[Saved entries]
----
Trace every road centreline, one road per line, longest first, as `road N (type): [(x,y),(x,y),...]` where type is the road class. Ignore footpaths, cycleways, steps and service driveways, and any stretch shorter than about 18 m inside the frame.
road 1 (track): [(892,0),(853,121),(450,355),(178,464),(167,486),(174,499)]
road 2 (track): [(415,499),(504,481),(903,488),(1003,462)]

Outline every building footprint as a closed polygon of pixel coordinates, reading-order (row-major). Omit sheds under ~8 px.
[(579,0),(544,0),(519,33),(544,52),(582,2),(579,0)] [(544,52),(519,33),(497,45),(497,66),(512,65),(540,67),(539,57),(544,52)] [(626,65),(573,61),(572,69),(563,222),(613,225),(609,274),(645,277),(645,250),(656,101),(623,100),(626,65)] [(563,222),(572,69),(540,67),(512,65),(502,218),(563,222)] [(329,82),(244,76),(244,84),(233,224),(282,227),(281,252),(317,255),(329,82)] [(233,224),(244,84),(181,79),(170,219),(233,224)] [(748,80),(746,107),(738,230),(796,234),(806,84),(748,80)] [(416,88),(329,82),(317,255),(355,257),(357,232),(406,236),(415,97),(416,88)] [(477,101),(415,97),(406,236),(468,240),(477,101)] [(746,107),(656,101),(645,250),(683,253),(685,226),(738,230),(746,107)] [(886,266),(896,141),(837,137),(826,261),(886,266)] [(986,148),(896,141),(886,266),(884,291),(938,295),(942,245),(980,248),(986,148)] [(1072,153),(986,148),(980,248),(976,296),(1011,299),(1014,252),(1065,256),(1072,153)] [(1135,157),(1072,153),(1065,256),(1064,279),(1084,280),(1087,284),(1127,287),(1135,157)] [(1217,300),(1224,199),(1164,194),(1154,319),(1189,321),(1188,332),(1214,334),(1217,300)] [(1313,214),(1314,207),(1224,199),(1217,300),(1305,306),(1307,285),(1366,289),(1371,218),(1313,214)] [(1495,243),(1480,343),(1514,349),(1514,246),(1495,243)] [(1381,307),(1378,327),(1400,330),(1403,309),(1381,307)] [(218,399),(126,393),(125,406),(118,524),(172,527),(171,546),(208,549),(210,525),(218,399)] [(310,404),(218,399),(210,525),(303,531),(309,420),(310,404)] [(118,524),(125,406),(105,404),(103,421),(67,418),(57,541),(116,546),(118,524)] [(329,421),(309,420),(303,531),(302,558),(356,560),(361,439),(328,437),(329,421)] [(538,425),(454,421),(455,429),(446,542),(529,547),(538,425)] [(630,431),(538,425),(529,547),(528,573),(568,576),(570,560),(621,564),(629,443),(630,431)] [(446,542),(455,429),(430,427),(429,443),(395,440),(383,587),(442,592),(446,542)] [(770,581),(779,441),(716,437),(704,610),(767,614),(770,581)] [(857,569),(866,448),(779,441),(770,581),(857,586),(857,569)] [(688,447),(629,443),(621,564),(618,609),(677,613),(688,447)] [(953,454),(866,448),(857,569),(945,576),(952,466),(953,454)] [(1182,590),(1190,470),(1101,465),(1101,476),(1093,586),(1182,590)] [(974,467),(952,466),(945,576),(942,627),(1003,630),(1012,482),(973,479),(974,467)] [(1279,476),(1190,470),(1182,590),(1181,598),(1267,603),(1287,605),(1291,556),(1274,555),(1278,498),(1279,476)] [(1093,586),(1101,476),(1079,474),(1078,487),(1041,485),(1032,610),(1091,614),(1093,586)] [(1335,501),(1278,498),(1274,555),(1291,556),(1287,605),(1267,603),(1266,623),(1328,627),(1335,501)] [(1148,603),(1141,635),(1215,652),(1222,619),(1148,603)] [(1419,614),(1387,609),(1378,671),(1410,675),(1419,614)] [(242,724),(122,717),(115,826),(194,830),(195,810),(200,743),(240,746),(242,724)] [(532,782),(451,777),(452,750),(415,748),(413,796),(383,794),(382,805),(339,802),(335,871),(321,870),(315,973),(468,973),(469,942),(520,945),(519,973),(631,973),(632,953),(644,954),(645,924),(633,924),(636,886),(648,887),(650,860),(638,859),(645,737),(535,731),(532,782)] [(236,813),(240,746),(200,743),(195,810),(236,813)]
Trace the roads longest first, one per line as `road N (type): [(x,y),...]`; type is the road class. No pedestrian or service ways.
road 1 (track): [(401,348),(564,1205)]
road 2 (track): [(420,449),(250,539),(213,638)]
----
» **Problem statement**
The answer must consist of each line in the entries above that includes "service".

» **Written response**
Trace every road centreline, one road per line, longest first, as `road N (type): [(x,y),(x,y),...]` where type is the road class. Ignore footpaths, cycleways, steps and service driveways, and any stretch shorter than about 18 m inside the frame.
Trace the roads longest first, one per line as `road N (type): [(x,y),...]`; type is the road class. No pedestrian or service ways.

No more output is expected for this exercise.